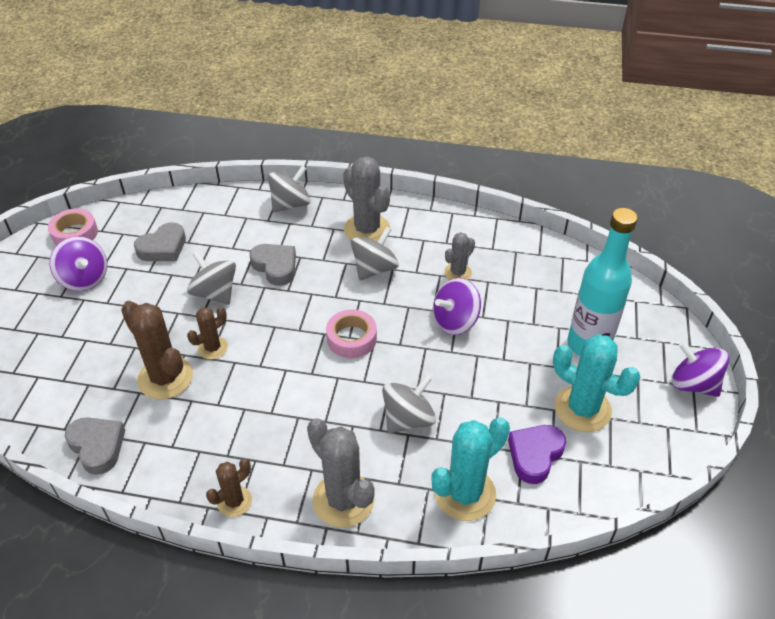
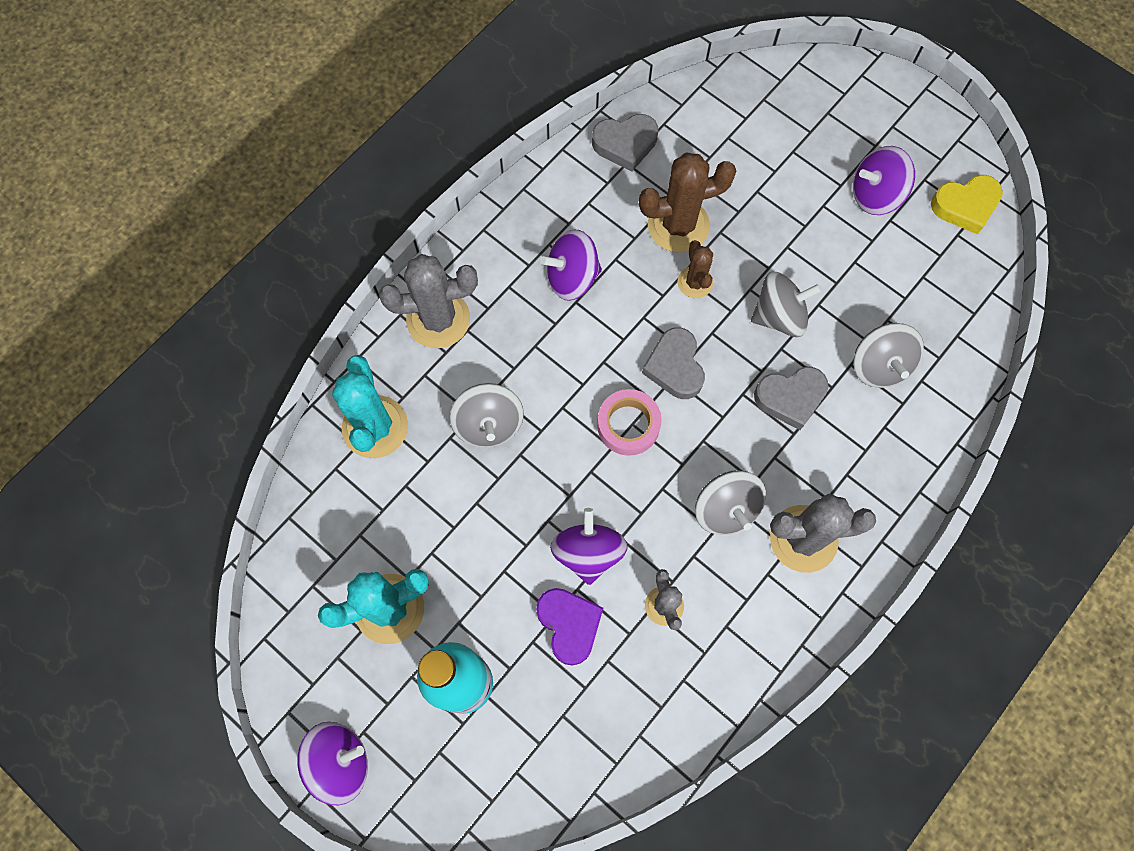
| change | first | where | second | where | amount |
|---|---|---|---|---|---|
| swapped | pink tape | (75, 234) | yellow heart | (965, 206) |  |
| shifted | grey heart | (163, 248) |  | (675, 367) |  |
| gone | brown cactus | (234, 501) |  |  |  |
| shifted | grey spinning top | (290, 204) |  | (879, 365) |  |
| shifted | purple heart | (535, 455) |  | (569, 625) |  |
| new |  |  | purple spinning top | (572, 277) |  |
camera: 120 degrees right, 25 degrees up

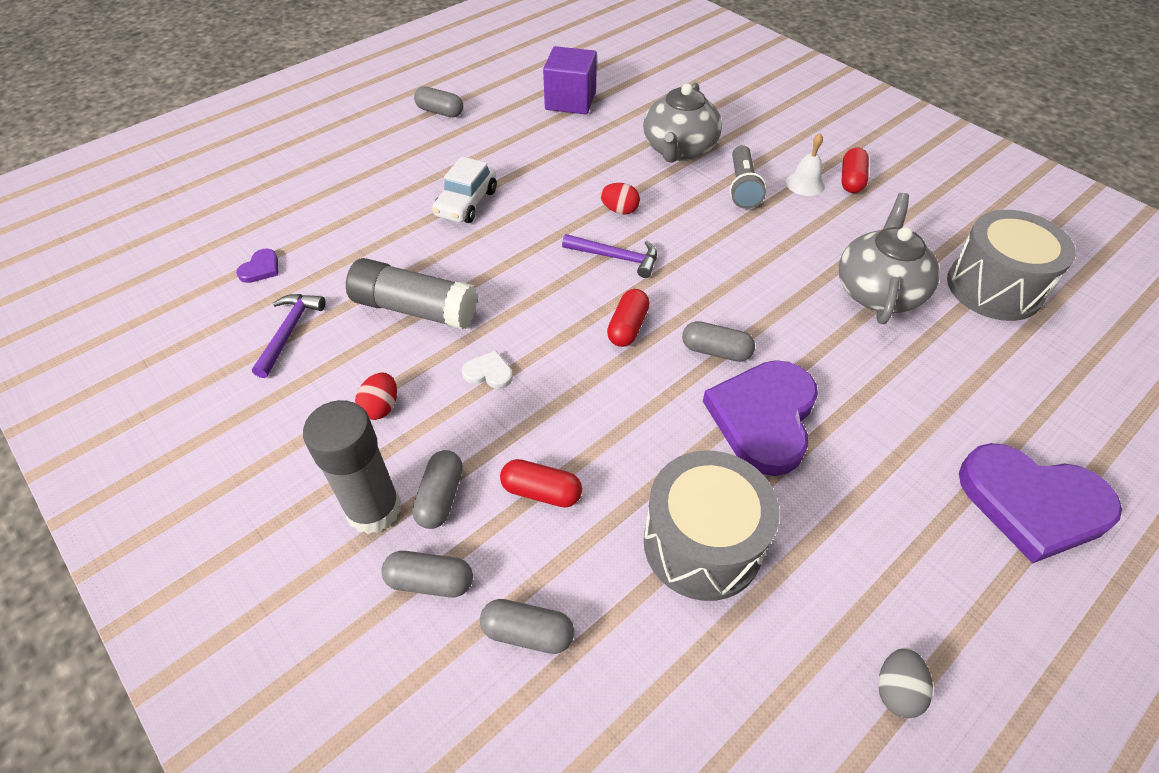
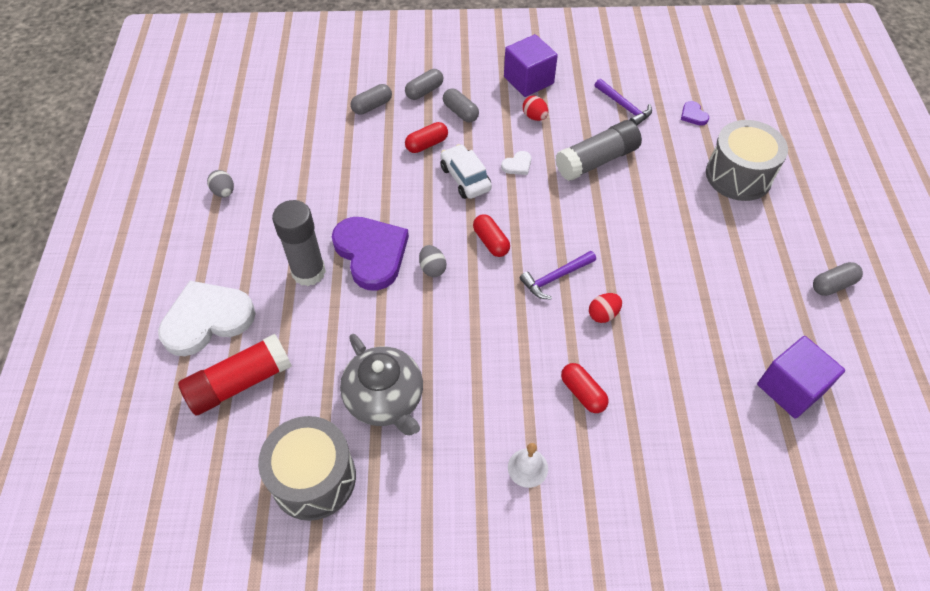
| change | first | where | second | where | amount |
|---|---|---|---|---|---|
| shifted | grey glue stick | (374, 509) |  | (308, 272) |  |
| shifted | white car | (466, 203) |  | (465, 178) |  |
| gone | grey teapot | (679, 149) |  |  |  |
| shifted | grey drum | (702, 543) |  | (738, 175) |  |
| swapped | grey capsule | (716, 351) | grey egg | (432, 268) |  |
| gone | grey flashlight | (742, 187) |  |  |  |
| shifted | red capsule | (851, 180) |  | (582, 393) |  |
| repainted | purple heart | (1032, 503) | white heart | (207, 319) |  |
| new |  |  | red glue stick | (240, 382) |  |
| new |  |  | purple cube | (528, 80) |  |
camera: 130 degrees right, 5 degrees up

···

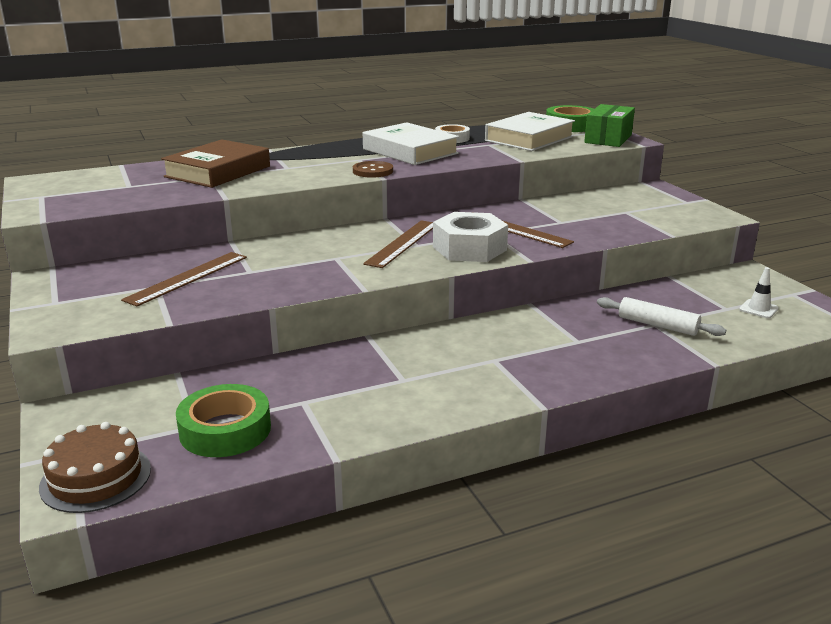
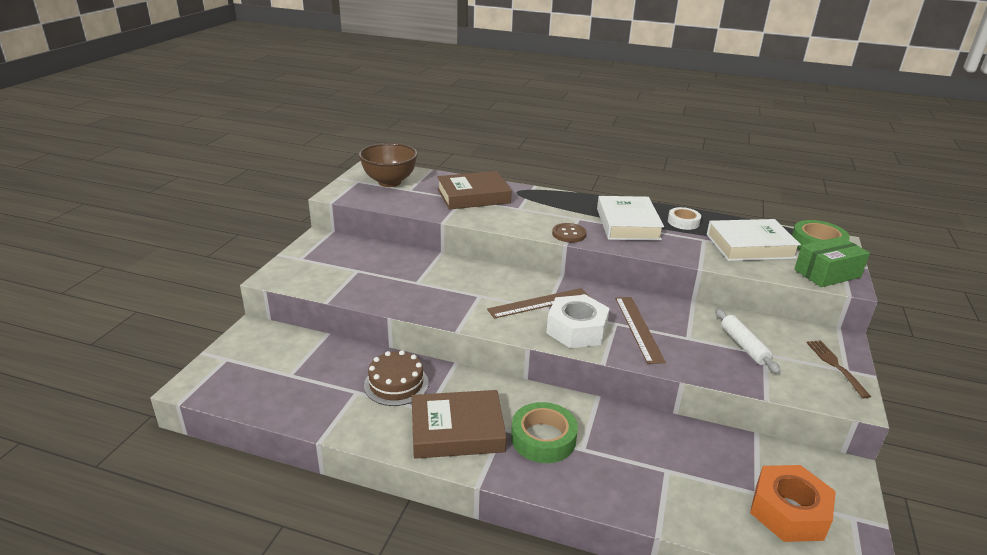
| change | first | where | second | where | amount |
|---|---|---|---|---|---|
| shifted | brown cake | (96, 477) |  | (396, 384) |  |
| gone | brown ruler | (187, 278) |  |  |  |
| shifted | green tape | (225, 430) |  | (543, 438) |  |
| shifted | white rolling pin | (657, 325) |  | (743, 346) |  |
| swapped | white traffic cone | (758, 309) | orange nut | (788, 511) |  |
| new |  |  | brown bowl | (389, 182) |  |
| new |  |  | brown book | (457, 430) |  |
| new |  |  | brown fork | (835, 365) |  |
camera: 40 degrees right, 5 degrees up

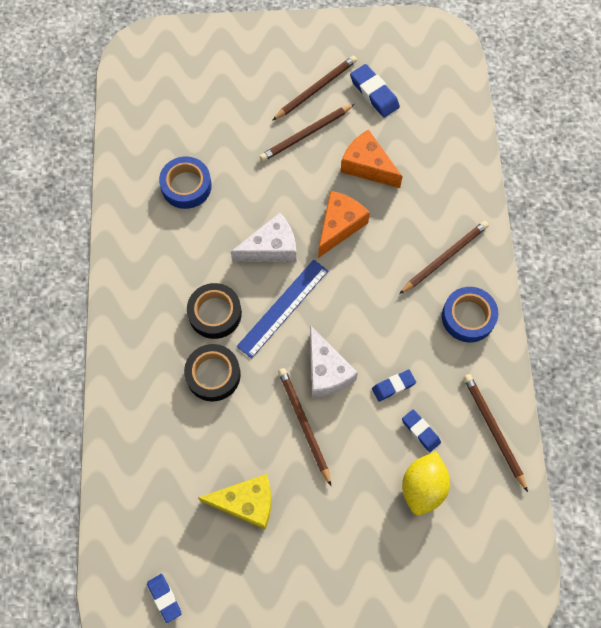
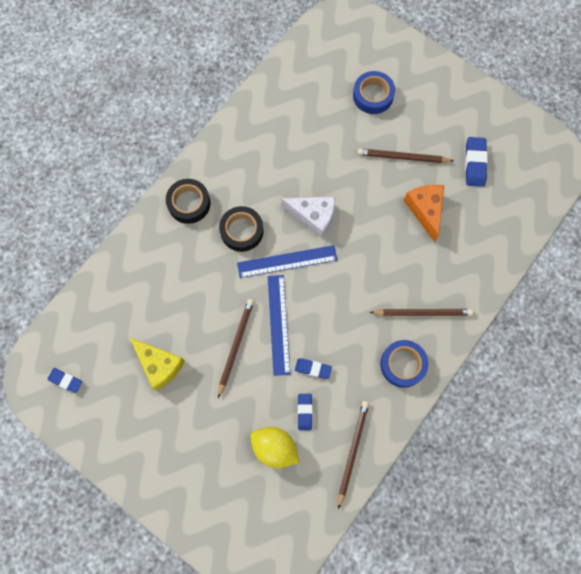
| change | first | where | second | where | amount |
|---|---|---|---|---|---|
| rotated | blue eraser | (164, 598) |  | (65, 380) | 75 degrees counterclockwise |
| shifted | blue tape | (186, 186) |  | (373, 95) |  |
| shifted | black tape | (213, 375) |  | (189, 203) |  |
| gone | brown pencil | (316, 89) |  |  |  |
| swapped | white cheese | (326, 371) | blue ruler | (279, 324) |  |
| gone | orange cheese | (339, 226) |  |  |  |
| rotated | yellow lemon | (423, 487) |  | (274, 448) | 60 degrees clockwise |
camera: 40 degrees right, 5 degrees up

···

_Exercise details_:
Show the lines above that include "spinning".

_Response to this task_:
| shifted | grey spinning top | (290, 204) |  | (879, 365) |  |
| new |  |  | purple spinning top | (572, 277) |  |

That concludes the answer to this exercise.